#### [What you are asked to do]
Within the records, which lines hold the string "lime"? Report each one by copying it.

#### [Material provided]
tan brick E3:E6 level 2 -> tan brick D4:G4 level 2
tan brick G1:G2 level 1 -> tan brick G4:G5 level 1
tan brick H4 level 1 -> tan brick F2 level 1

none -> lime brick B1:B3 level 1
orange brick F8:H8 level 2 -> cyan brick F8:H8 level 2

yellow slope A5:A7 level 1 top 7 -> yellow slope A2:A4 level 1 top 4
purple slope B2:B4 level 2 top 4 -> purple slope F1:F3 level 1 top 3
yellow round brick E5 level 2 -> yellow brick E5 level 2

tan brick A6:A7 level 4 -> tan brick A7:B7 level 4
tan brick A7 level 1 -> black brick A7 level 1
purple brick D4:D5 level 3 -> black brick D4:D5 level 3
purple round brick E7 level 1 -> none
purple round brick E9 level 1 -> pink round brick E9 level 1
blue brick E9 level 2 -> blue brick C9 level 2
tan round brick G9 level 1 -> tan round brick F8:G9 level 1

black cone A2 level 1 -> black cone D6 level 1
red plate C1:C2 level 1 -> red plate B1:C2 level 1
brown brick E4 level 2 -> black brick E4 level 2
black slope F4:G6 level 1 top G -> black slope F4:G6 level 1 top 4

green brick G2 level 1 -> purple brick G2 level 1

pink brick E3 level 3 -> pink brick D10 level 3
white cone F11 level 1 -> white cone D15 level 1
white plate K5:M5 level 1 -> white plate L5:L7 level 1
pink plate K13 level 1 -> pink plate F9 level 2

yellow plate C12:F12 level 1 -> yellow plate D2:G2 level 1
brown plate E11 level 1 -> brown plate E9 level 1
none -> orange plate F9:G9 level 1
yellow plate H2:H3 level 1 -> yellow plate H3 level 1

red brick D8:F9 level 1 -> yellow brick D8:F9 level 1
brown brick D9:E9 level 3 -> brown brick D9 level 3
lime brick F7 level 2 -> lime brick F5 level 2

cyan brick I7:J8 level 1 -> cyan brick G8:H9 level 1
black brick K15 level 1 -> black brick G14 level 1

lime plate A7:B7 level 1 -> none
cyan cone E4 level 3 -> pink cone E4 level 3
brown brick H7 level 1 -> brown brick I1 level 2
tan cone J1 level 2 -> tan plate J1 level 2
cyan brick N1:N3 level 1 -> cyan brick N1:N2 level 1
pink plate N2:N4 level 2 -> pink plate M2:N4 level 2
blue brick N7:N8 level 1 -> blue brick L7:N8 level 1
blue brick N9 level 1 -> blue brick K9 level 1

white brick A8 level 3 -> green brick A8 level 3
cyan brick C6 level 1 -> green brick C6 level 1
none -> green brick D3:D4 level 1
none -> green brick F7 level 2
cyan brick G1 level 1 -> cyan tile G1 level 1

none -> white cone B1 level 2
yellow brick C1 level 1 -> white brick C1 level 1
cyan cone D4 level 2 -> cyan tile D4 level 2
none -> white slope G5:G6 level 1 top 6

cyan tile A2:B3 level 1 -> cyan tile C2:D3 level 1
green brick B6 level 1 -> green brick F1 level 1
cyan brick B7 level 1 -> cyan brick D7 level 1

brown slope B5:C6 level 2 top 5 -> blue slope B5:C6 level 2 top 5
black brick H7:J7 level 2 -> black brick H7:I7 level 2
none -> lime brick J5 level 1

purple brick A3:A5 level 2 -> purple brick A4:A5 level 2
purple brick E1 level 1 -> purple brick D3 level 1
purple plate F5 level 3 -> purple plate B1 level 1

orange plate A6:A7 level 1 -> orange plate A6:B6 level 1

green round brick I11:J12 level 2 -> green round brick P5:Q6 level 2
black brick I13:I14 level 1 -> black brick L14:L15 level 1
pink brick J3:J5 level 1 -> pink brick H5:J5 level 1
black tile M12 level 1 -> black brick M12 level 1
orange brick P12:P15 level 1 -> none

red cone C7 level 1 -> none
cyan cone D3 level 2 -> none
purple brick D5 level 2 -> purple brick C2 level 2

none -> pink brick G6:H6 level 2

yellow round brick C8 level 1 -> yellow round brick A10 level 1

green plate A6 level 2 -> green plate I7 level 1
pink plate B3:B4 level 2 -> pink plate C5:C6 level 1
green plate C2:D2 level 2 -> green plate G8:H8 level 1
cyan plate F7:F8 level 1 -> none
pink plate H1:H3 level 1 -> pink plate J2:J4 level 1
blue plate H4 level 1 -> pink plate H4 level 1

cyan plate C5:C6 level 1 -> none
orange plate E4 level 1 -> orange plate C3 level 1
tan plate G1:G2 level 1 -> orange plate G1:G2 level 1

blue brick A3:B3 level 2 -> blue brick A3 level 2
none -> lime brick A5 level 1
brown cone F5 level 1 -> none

#### [Answer to this exercise]
none -> lime brick B1:B3 level 1
lime brick F7 level 2 -> lime brick F5 level 2
lime plate A7:B7 level 1 -> none
none -> lime brick J5 level 1
none -> lime brick A5 level 1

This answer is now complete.